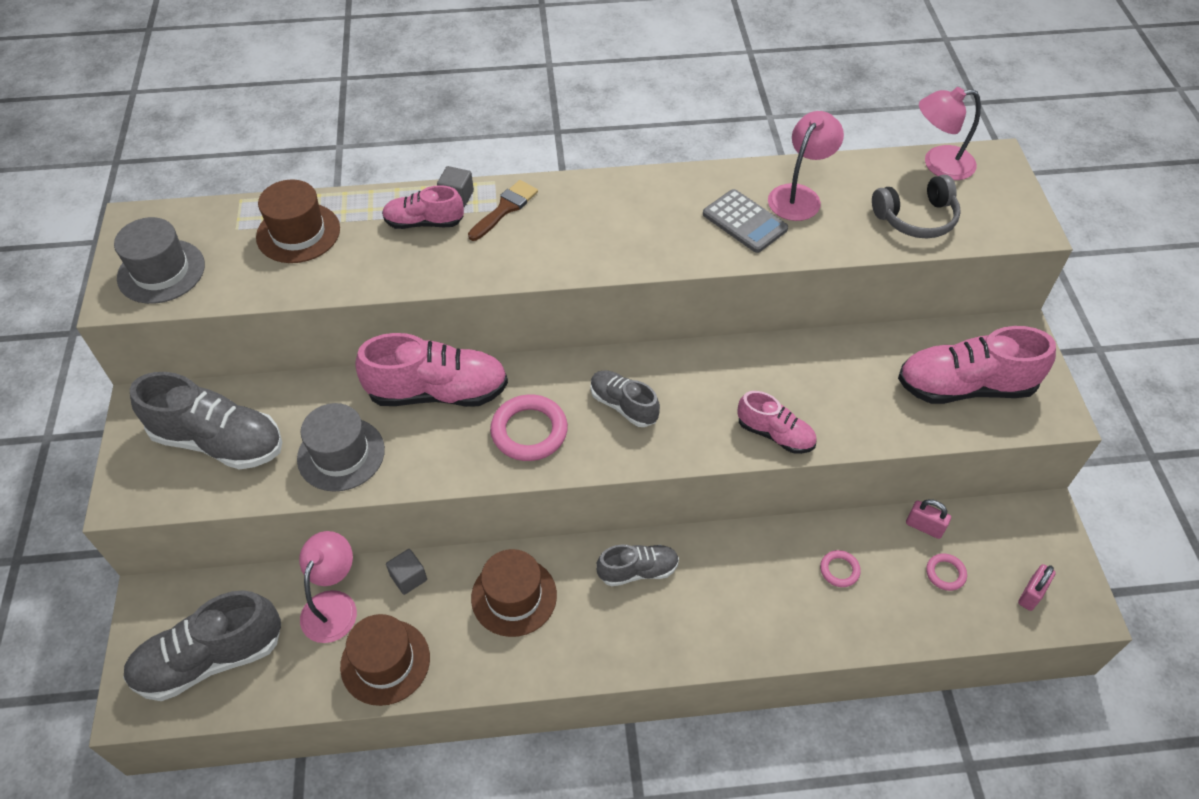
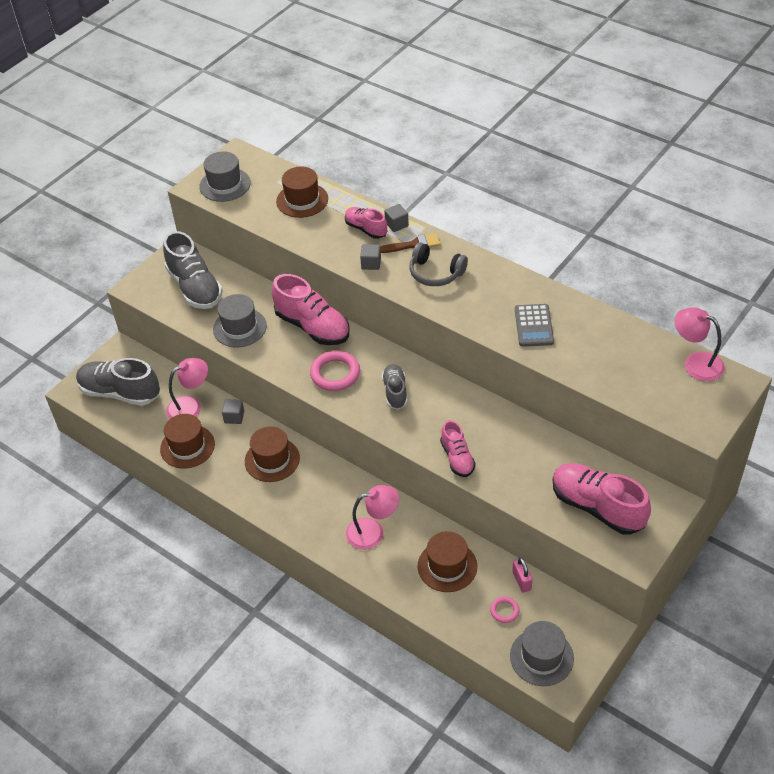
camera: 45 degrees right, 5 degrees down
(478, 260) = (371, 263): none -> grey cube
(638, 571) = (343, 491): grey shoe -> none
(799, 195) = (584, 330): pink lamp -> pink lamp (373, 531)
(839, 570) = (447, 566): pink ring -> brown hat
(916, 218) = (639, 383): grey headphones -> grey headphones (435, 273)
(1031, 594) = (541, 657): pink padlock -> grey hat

------------------------------------------------

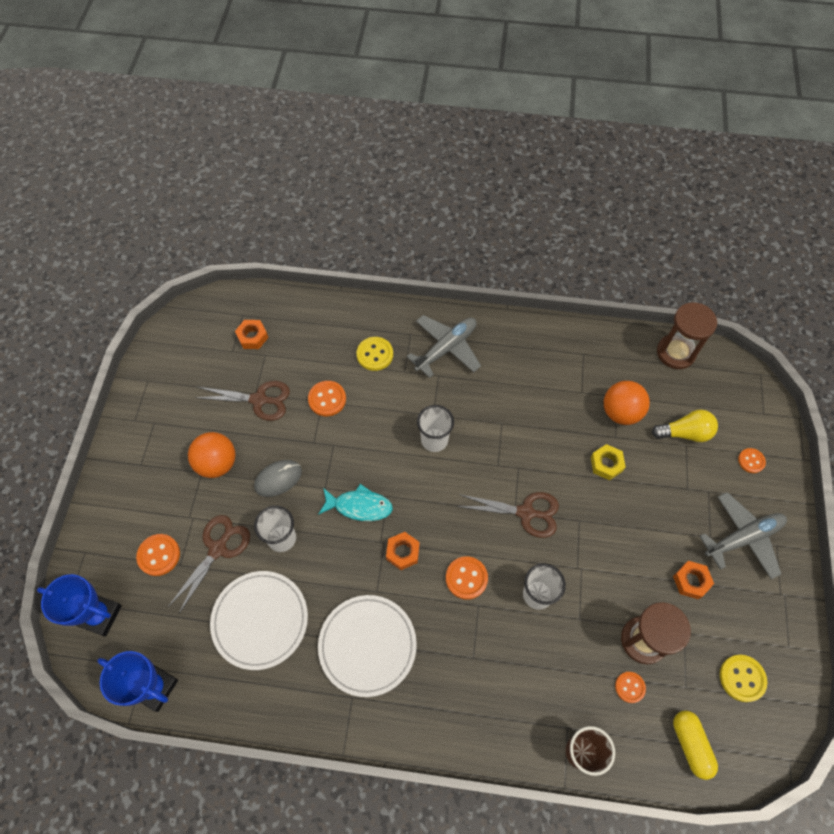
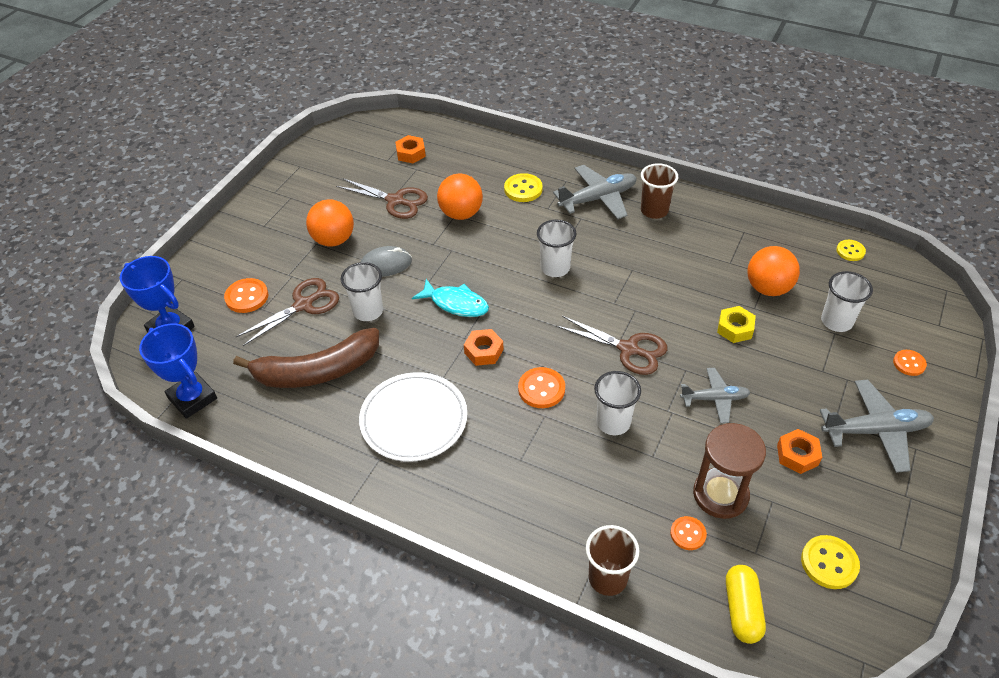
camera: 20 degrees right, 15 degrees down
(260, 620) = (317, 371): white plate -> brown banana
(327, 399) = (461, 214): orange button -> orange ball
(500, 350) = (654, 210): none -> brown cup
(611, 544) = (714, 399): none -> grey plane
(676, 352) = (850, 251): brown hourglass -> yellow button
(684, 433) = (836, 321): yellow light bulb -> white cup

------------------------------------------------

◆ Exercise description ◆
Retype only this portion of the data above: the line containing "(799, 195) = (584, 330): pink", the line containing "(1031, 594) = (541, 657): pink", and all lines between them, exactly.

◆ Response box ◆
(799, 195) = (584, 330): pink lamp -> pink lamp (373, 531)
(839, 570) = (447, 566): pink ring -> brown hat
(916, 218) = (639, 383): grey headphones -> grey headphones (435, 273)
(1031, 594) = (541, 657): pink padlock -> grey hat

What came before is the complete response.